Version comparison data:
-------

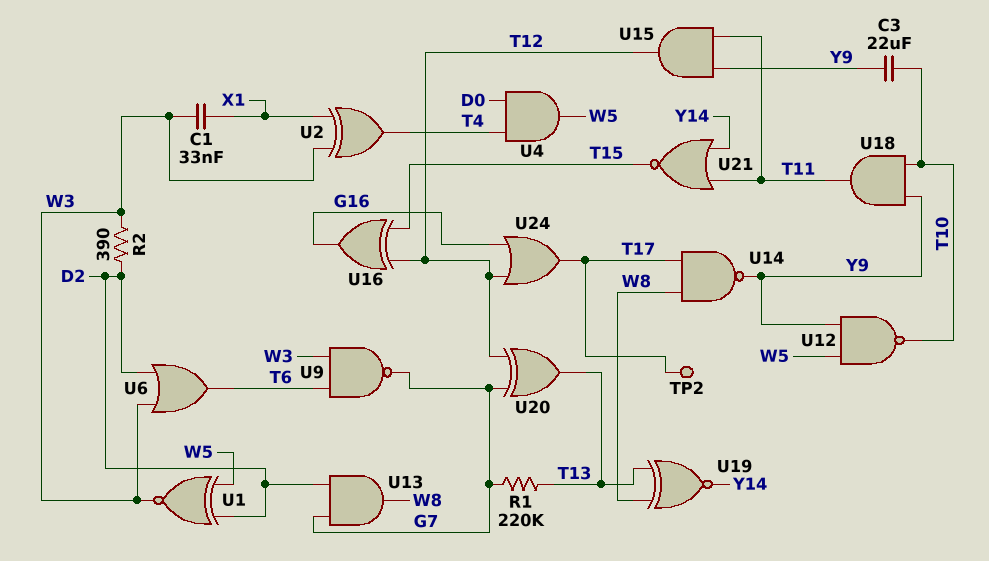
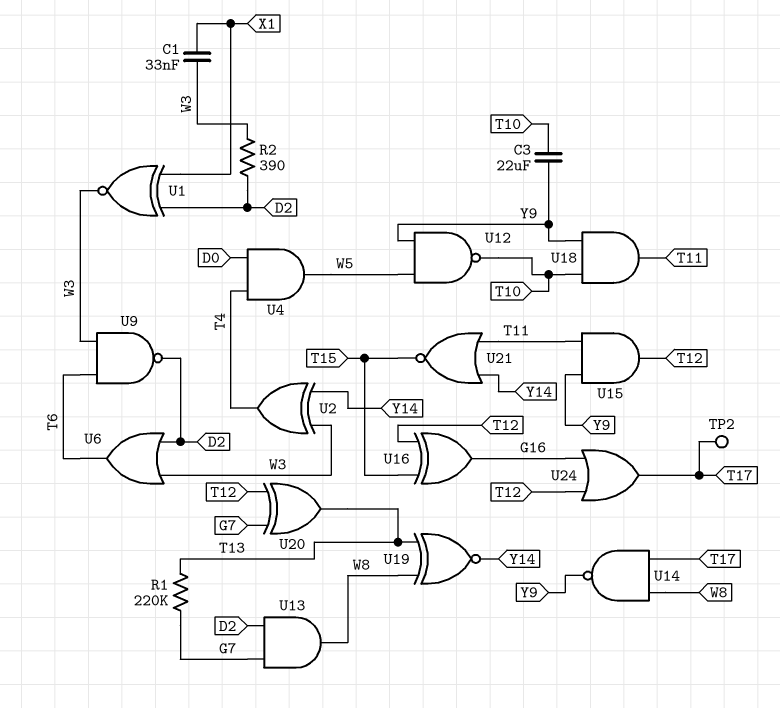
U1: XNOR (in D2, in W5, out W3) -> XNOR (in D2, in X1, out W3)
U2: XOR (in W3, in X1, out T4) -> XOR (in W3, in Y14, out T4)
U9: NAND (in T6, in W3, out G7) -> NAND (in T6, in W3, out D2)

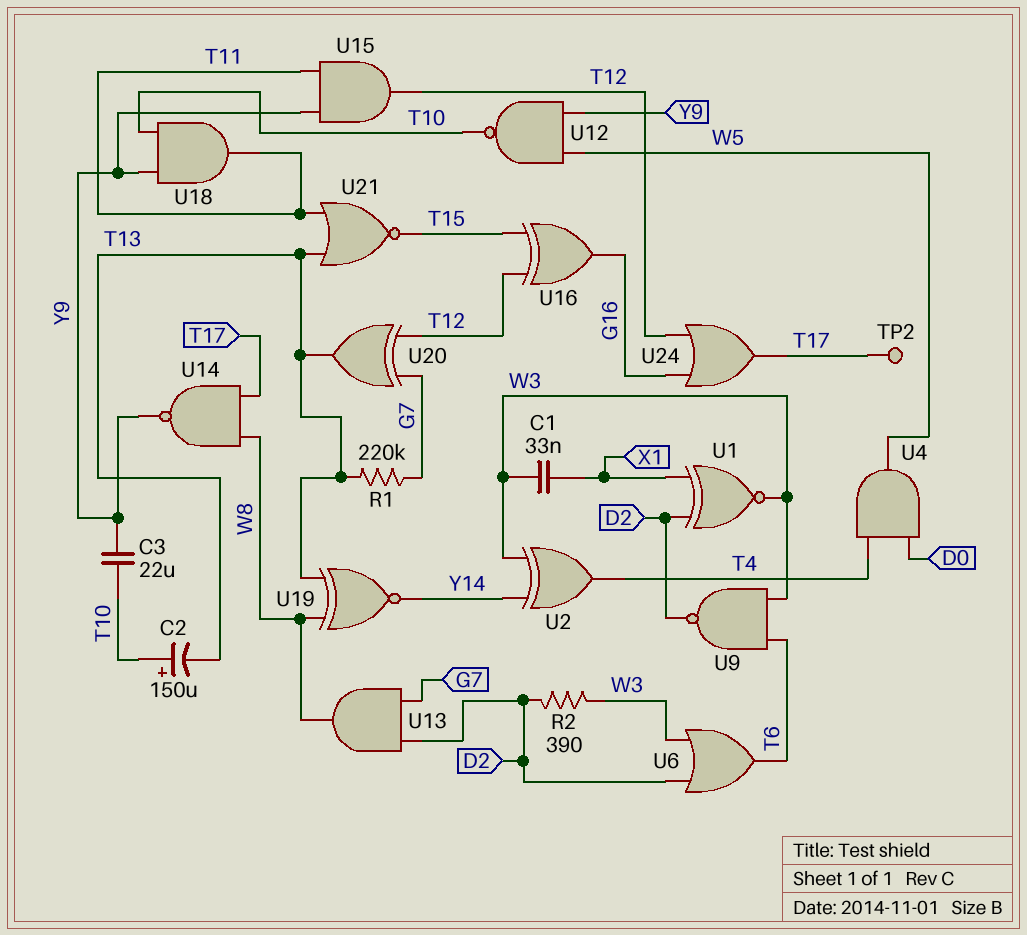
C2: none -> 150uF (plus T10, minus T13)
U21: NOR (in T11, in Y14, out T15) -> NOR (in T11, in T13, out T15)

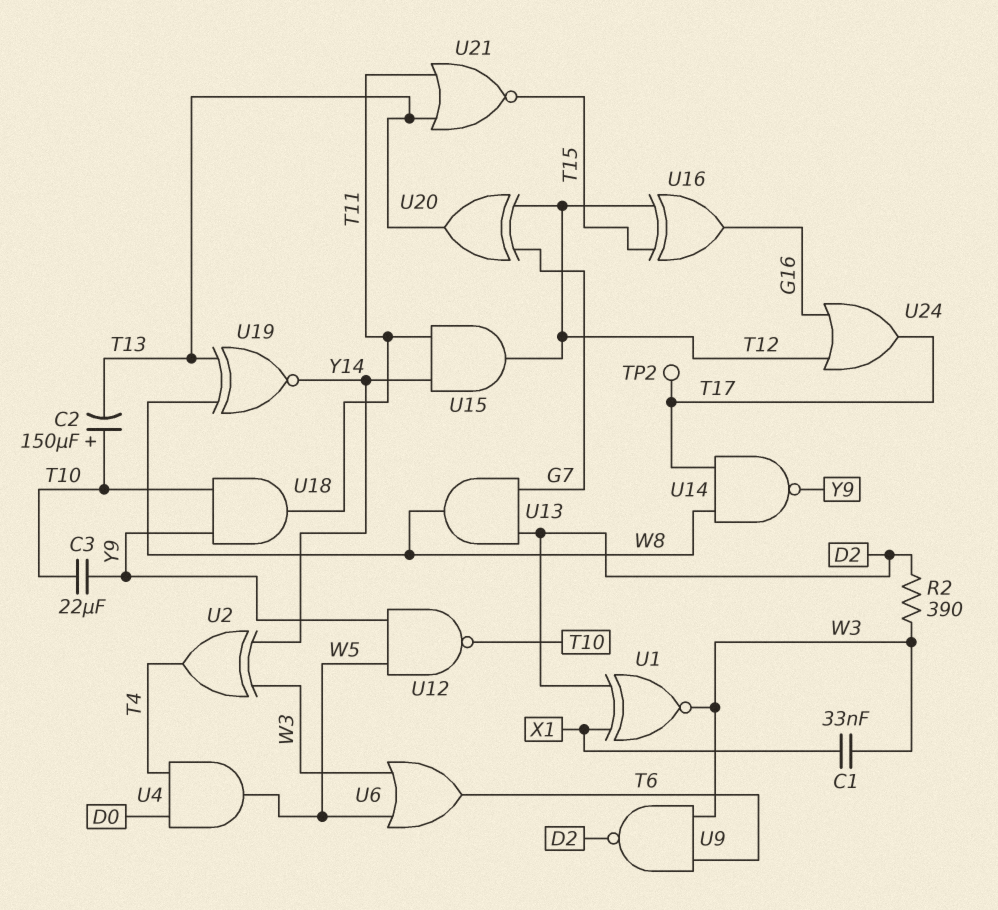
R1: 220k (G7, T13) -> none
U6: OR (in D2, in W3, out T6) -> OR (in W3, in W5, out T6)
U15: AND (in T11, in Y9, out T12) -> AND (in T11, in Y14, out T12)

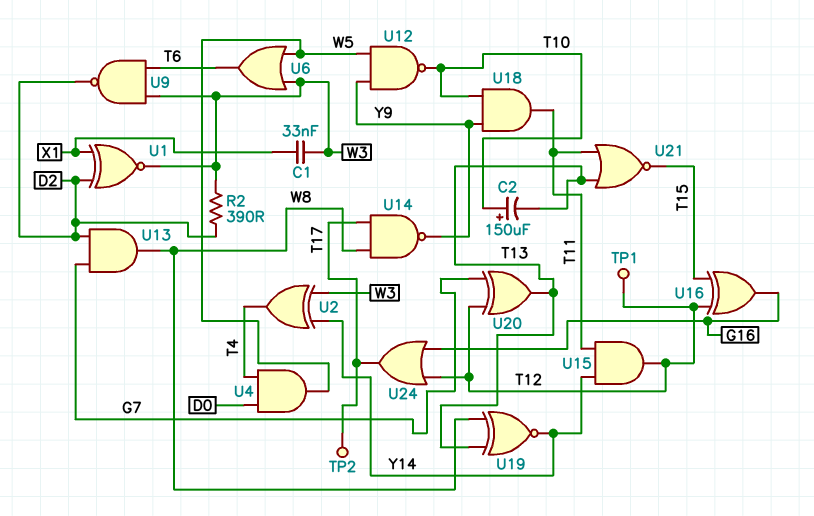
C3: 22uF (T10, Y9) -> none
TP1: none -> test point (T12)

-------

* [Task item]:
Your answer must be the lines from the one containing "U15: AND (in" through the last line of the records, printed exactly with no pictures; please include both ends.

* [Response to this exercise]:
U15: AND (in T11, in Y9, out T12) -> AND (in T11, in Y14, out T12)

C3: 22uF (T10, Y9) -> none
TP1: none -> test point (T12)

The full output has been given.